Work task
Below this sentence is a listing; return exactly its lines from the one with "orange capsule: 1 -> 2" to the one with "red plate: 3 -> 2", both kept, and nothing more.

Records supplied

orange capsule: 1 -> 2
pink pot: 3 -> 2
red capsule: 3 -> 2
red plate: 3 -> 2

--

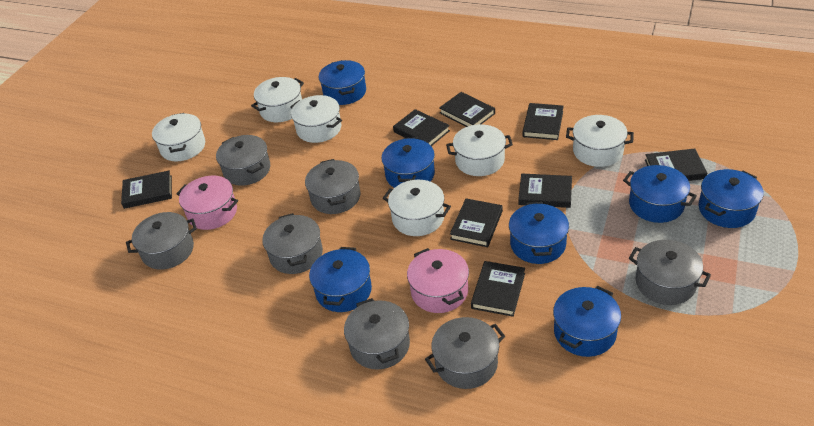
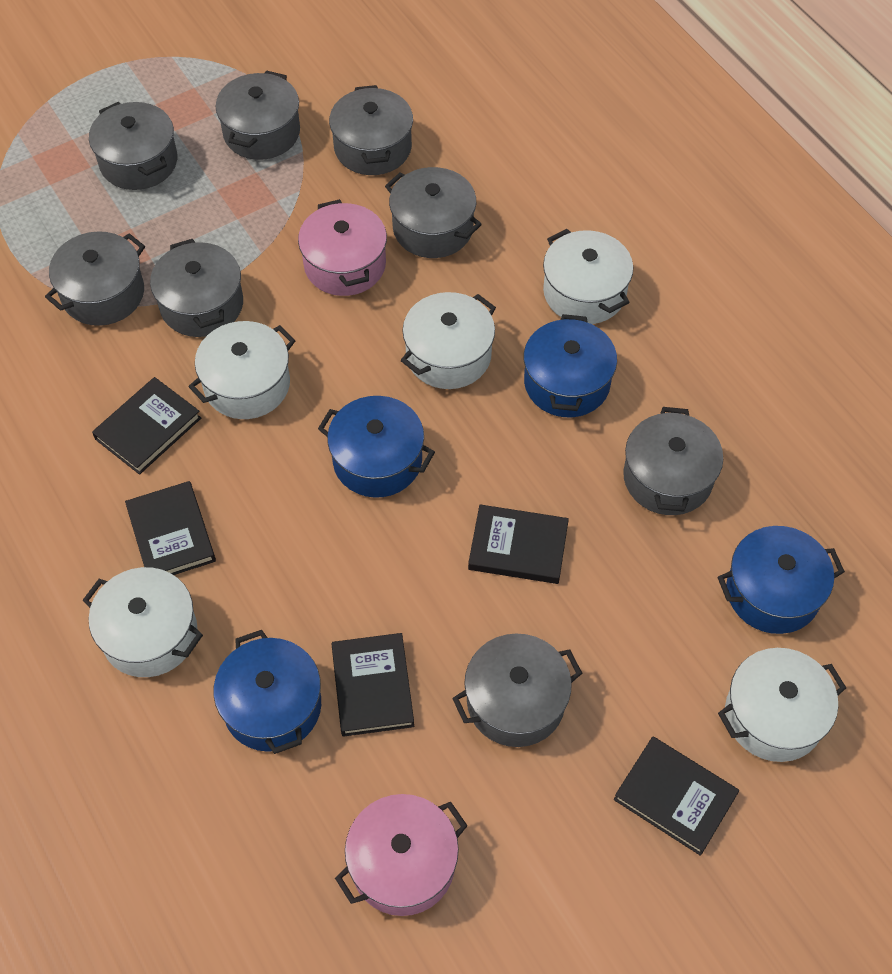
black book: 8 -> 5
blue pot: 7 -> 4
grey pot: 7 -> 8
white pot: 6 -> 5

Worked solution
orange capsule: 1 -> 2
pink pot: 3 -> 2
red capsule: 3 -> 2
red plate: 3 -> 2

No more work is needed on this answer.